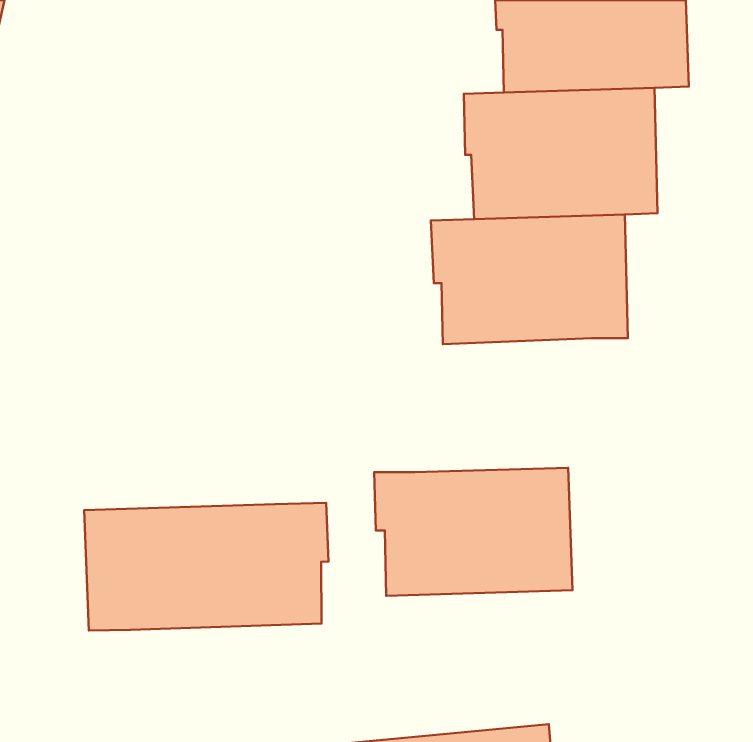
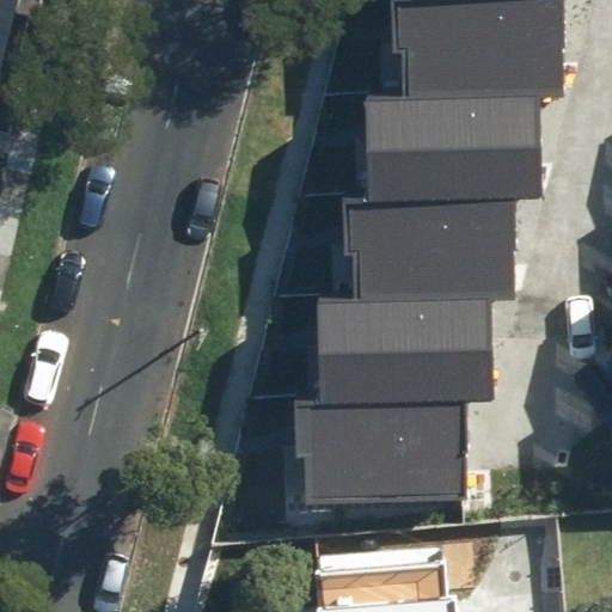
building: none -> [322,287,478,394]
building: [84,503,329,631] -> none

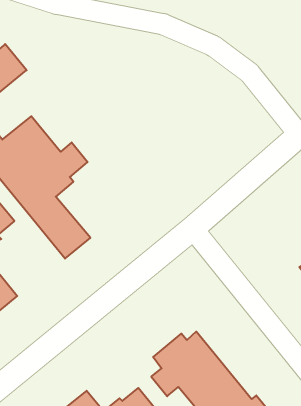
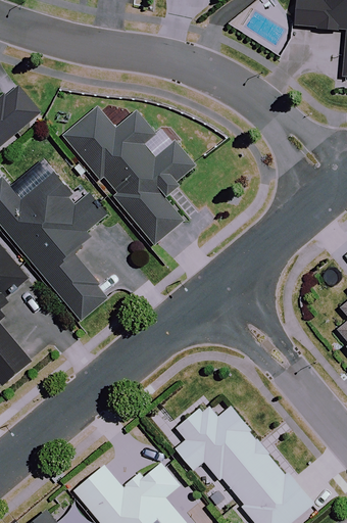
building: none -> [63,108,193,245]

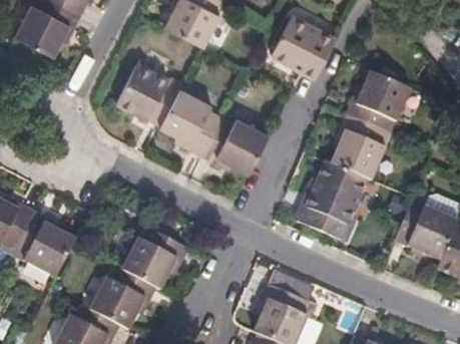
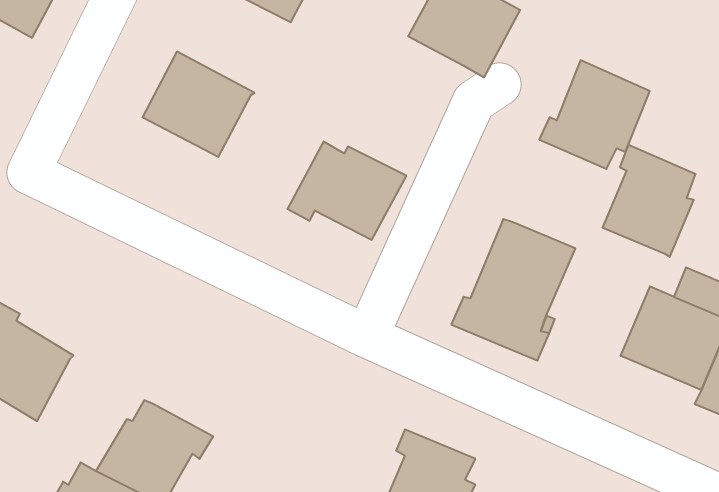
building: [159,89,221,155] -> none
building: [332,115,386,181] -> [602,145,696,257]
building: [122,227,189,289] -> none

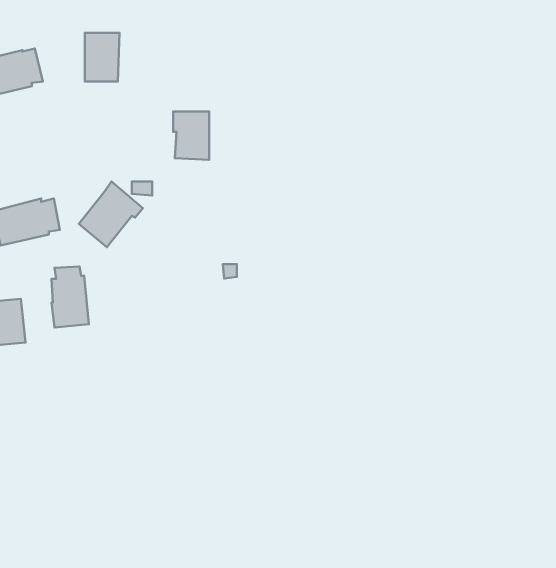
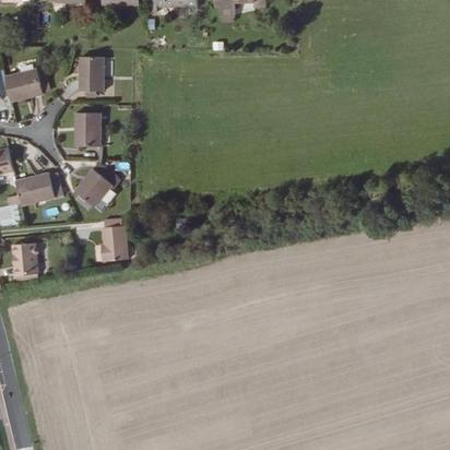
building: [173,111,209,160] -> [74,112,99,146]
building: [51,266,89,327] -> [100,218,127,261]

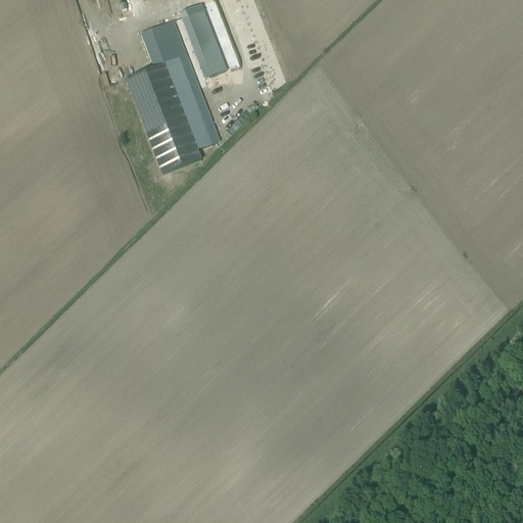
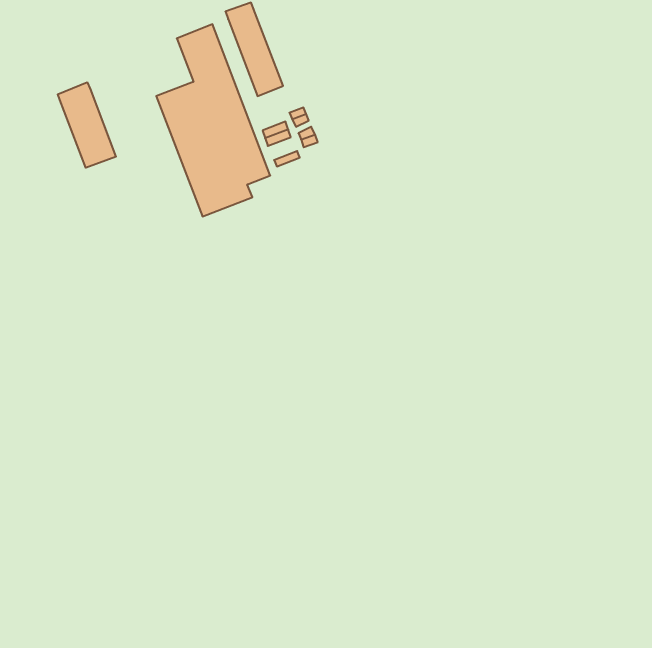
building: none -> [58,82,116,168]

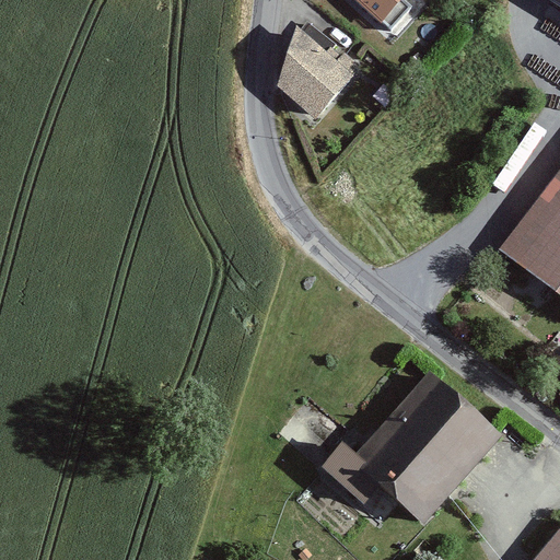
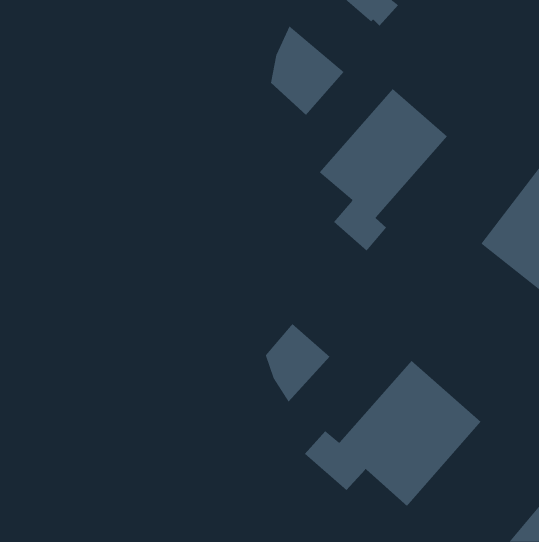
building: none -> [319,88,448,251]
building: none -> [265,323,330,402]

════════

#### TASK PROMPT
Among the lines above, find the ones containing "none" and copy them.

#### ANSWER BOX
building: none -> [322,287,478,394]
building: [84,503,329,631] -> none
building: none -> [63,108,193,245]
building: [159,89,221,155] -> none
building: [122,227,189,289] -> none
building: none -> [58,82,116,168]
building: none -> [319,88,448,251]
building: none -> [265,323,330,402]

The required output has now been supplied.